> [Input data]
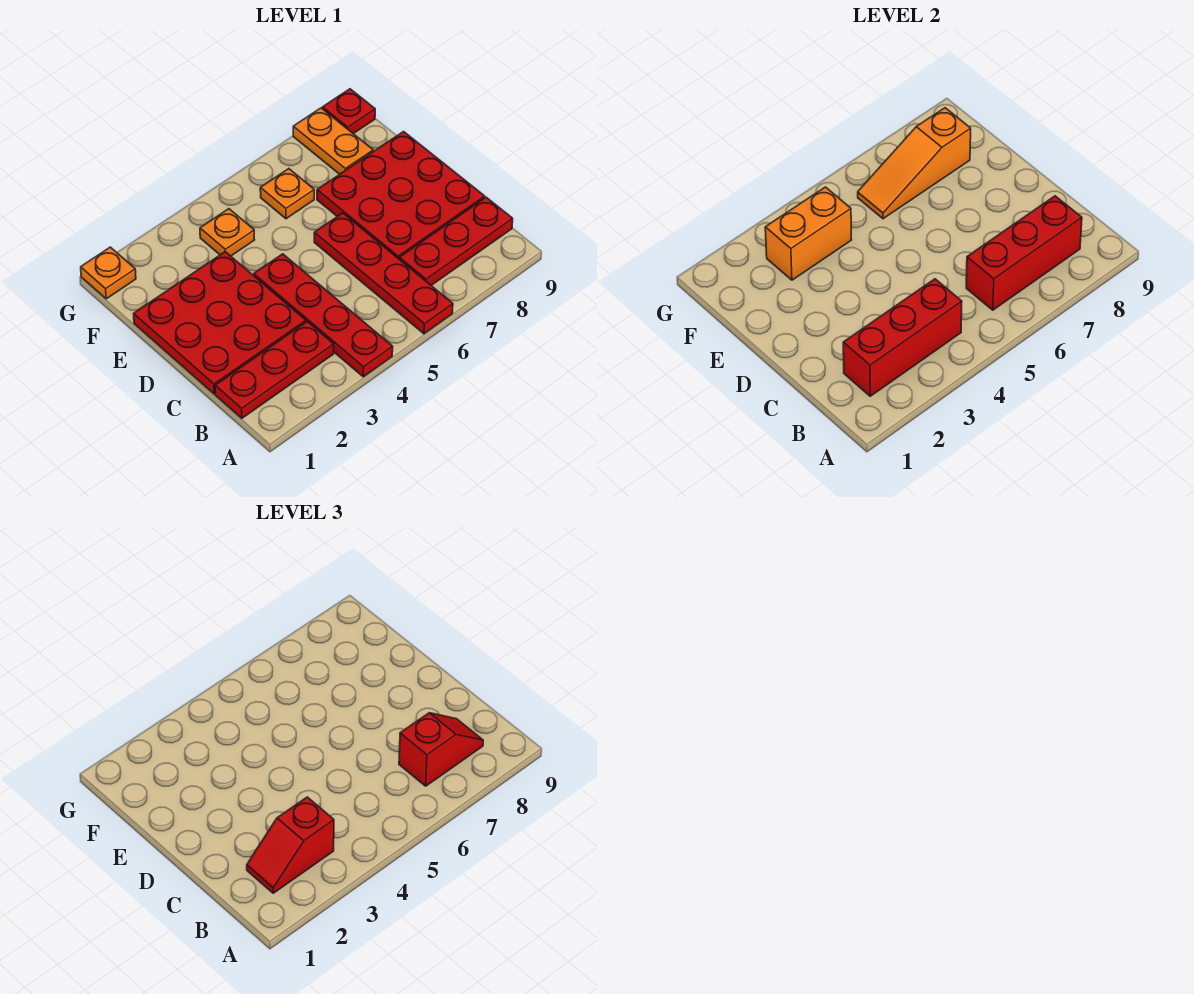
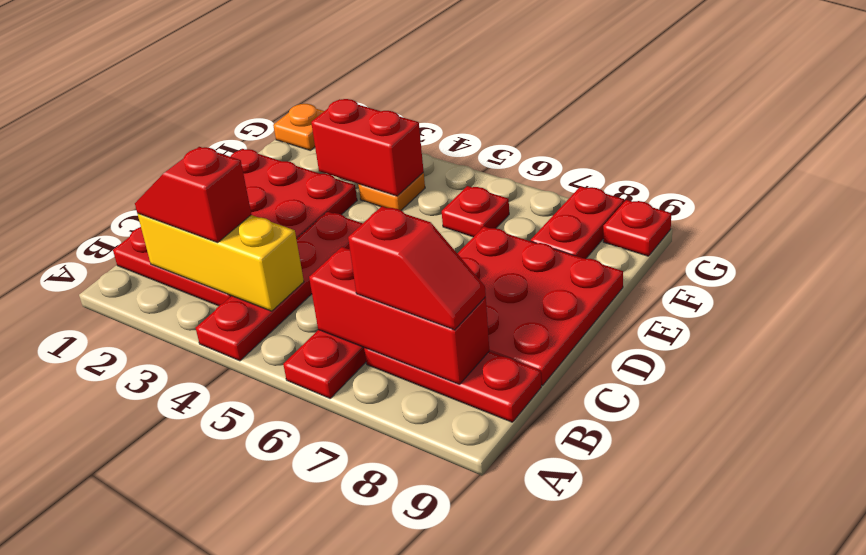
red brick B2:B4 level 2 -> yellow brick B2:B4 level 2
orange brick F3:F4 level 2 -> red brick F3:F4 level 2
orange plate F6 level 1 -> red plate F6 level 1
orange slope F6:F8 level 2 top 8 -> none
orange plate F8:G8 level 1 -> red plate F8:G8 level 1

> [Assignment] Images stay out, but the rest of the data above must be repeated exactly.

> [Solution below]
red brick B2:B4 level 2 -> yellow brick B2:B4 level 2
orange brick F3:F4 level 2 -> red brick F3:F4 level 2
orange plate F6 level 1 -> red plate F6 level 1
orange slope F6:F8 level 2 top 8 -> none
orange plate F8:G8 level 1 -> red plate F8:G8 level 1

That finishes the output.